Repeat the data word for word, excluding every picture.

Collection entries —
..............................
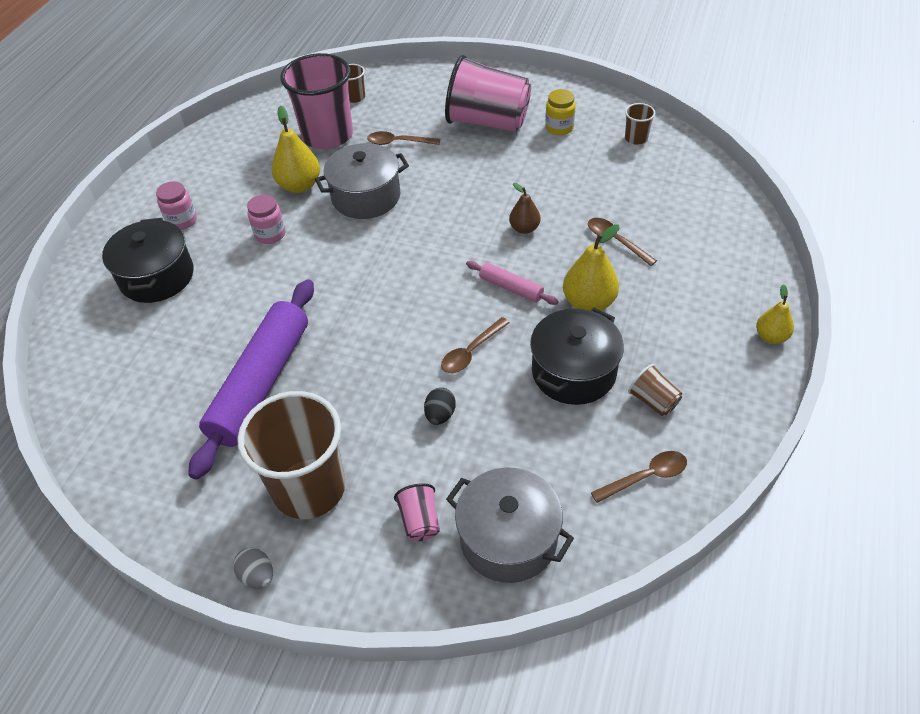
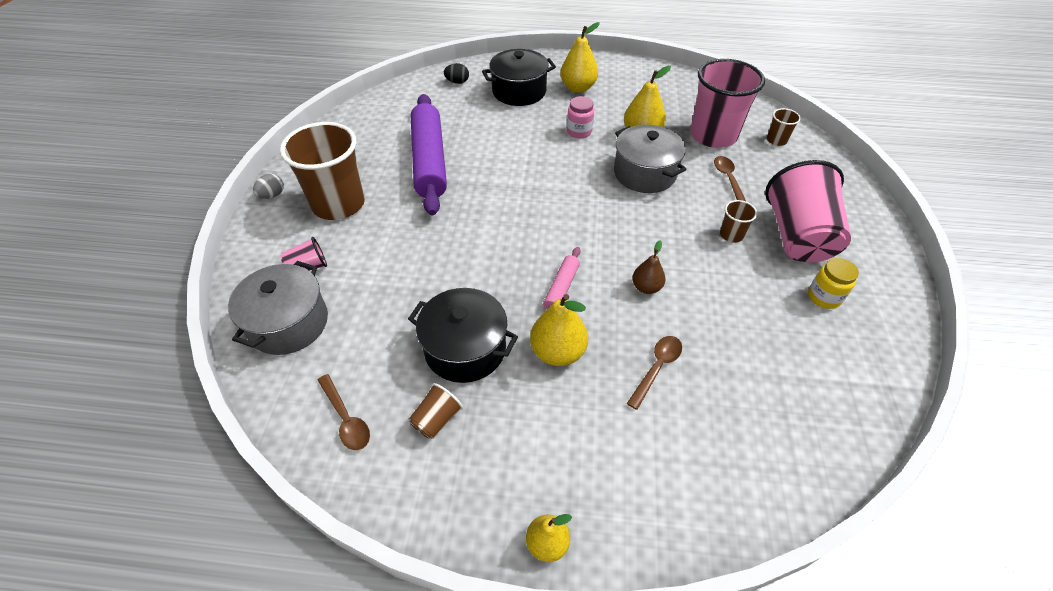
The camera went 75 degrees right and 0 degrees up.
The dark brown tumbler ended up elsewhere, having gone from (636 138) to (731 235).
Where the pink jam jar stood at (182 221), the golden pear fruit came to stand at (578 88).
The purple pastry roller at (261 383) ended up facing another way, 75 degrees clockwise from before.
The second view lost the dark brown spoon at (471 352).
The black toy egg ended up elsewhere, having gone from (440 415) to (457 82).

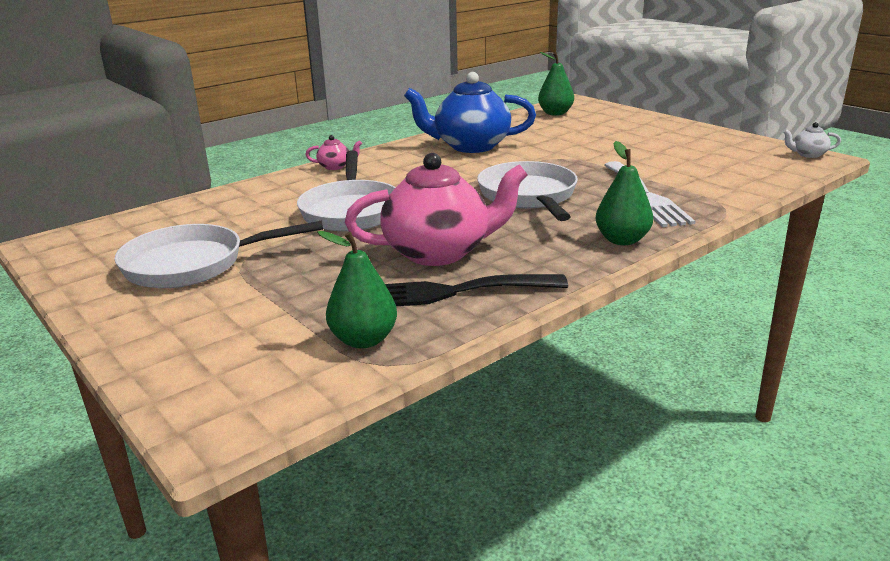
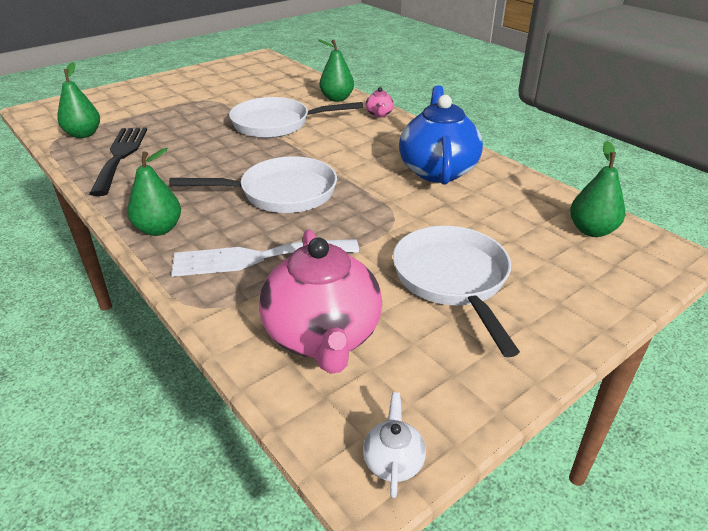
The camera went 90 degrees right and 10 degrees up.
The pink teapot ended up elsewhere, having gone from (439 252) to (323 336).
The white pan ended up elsewhere, having gone from (193 264) to (452 280).
The second view gained the green pear fruit at (337 99).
..............................
Written response —
The camera went 75 degrees right and 0 degrees up.
The dark brown tumbler ended up elsewhere, having gone from (636 138) to (731 235).
Where the pink jam jar stood at (182 221), the golden pear fruit came to stand at (578 88).
The purple pastry roller at (261 383) ended up facing another way, 75 degrees clockwise from before.
The second view lost the dark brown spoon at (471 352).
The black toy egg ended up elsewhere, having gone from (440 415) to (457 82).

The camera went 90 degrees right and 10 degrees up.
The pink teapot ended up elsewhere, having gone from (439 252) to (323 336).
The white pan ended up elsewhere, having gone from (193 264) to (452 280).
The second view gained the green pear fruit at (337 99).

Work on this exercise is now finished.